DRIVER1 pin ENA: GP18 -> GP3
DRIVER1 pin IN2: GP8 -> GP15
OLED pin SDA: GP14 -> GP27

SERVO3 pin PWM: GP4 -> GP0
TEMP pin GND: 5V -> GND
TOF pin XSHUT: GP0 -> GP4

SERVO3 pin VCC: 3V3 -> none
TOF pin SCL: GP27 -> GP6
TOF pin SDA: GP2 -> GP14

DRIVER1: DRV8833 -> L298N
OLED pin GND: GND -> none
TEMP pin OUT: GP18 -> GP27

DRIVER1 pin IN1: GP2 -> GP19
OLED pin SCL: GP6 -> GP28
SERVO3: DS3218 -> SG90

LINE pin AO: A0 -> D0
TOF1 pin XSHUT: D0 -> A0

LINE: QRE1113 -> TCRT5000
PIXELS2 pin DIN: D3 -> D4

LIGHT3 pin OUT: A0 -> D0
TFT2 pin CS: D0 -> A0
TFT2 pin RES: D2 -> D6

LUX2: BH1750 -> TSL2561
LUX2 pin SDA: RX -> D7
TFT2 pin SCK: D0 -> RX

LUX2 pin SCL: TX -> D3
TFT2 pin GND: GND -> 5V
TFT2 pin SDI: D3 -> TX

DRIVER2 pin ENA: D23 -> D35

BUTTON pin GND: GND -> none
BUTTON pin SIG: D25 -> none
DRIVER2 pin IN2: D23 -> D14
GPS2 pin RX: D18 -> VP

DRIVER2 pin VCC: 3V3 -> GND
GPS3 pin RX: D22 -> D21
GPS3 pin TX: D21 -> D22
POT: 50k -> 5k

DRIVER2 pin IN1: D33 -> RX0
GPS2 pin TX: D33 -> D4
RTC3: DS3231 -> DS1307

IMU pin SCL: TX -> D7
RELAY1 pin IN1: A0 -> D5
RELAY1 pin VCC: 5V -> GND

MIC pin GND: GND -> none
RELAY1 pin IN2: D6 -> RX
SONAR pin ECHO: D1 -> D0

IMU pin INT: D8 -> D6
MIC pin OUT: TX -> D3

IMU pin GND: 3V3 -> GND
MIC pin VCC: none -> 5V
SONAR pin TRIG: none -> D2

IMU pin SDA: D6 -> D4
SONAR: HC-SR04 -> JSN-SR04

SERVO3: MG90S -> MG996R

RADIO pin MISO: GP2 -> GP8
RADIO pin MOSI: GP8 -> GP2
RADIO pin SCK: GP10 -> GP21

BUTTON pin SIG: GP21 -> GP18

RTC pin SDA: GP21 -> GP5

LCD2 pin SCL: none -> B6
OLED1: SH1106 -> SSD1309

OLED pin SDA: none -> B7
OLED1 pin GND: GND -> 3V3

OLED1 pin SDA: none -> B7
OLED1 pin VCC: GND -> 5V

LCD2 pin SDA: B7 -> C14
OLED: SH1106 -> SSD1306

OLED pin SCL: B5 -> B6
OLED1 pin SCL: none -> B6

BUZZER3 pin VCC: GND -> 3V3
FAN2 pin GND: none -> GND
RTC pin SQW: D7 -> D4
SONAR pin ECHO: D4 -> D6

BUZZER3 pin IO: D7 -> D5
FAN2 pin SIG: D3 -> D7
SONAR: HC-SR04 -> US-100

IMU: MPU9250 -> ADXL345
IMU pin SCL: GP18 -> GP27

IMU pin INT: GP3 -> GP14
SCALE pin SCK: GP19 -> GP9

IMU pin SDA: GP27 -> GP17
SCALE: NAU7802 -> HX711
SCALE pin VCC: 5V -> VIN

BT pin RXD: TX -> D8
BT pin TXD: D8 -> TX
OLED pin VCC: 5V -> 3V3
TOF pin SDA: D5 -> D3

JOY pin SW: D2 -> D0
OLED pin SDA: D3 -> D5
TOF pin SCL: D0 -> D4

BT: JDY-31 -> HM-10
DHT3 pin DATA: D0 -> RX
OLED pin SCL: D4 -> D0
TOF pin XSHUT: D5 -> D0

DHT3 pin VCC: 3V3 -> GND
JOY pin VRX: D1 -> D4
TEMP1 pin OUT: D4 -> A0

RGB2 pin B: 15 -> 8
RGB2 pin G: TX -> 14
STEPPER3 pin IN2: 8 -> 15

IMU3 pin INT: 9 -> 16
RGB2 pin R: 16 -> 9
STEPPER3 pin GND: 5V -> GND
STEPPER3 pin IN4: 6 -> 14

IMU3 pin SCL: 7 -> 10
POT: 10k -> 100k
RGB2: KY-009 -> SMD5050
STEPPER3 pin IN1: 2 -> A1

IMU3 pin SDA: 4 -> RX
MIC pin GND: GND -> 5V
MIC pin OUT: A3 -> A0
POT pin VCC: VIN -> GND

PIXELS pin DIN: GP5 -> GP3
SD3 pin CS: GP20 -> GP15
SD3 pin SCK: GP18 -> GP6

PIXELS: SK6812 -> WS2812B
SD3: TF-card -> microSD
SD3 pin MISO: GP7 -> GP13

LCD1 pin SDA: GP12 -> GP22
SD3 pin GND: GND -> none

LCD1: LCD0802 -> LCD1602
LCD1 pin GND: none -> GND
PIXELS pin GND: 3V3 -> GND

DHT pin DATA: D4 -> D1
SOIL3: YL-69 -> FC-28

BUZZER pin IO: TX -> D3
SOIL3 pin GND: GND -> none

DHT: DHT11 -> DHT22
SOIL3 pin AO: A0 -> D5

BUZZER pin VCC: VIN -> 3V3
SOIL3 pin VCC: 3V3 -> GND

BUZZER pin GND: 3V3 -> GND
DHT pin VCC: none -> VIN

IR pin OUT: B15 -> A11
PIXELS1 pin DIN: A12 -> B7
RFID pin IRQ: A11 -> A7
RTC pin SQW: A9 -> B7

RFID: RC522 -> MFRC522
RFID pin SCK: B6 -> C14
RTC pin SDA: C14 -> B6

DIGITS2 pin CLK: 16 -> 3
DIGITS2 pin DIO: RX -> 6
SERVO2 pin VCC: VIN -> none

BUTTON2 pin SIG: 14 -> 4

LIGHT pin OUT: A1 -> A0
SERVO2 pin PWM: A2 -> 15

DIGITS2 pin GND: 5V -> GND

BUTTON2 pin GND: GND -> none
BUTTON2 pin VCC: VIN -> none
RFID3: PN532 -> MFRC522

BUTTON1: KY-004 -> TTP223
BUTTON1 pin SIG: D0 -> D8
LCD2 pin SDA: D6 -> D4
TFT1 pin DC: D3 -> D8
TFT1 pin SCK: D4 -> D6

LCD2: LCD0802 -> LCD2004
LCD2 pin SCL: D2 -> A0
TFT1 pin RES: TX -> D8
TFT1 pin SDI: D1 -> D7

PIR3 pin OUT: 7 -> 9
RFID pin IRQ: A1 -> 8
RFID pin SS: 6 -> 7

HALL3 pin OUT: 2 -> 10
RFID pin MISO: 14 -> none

WORK INSTRUCTIONS: Copy out all lines of the listing where the word "ECHO" appears.

RESULT BELOW:
SONAR pin ECHO: D1 -> D0
SONAR pin ECHO: D4 -> D6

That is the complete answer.